[Shape scene image sequences]
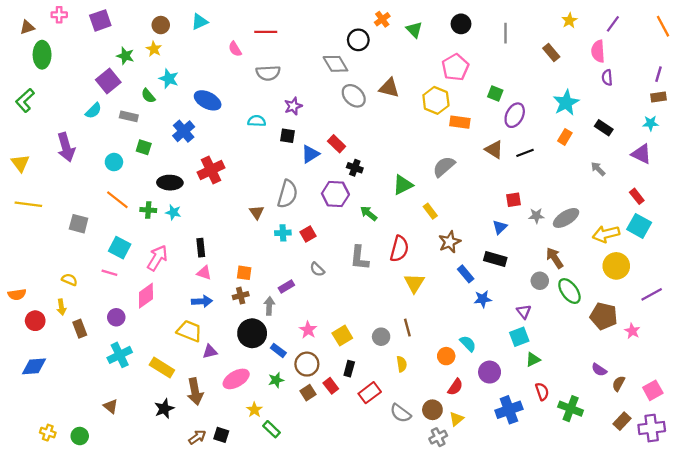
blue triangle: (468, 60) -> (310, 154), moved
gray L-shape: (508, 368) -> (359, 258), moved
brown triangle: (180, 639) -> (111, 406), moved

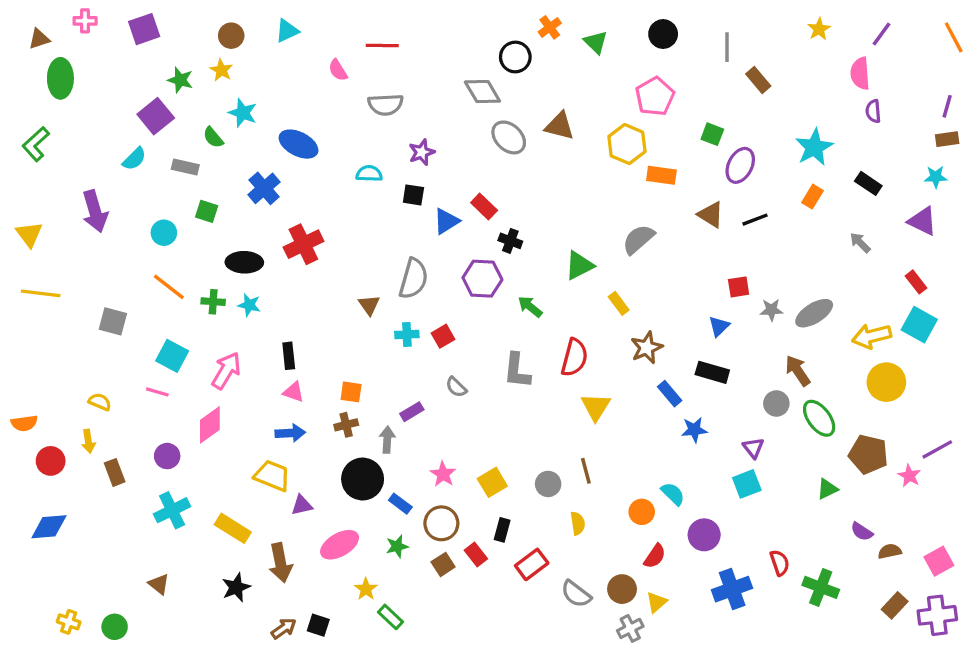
brown rectangle: (551, 52) -> (758, 80), moved
purple line: (652, 294) -> (937, 449), moved
green triangle: (533, 360) -> (827, 489), moved
brown semicircle: (619, 383) -> (890, 551), turned 49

» **Your task**: When the word "brown" shows up in a line of the entries, report that line.

» **Answer area**:
brown triangle: (180, 639) -> (111, 406), moved
brown rectangle: (551, 52) -> (758, 80), moved
brown semicircle: (619, 383) -> (890, 551), turned 49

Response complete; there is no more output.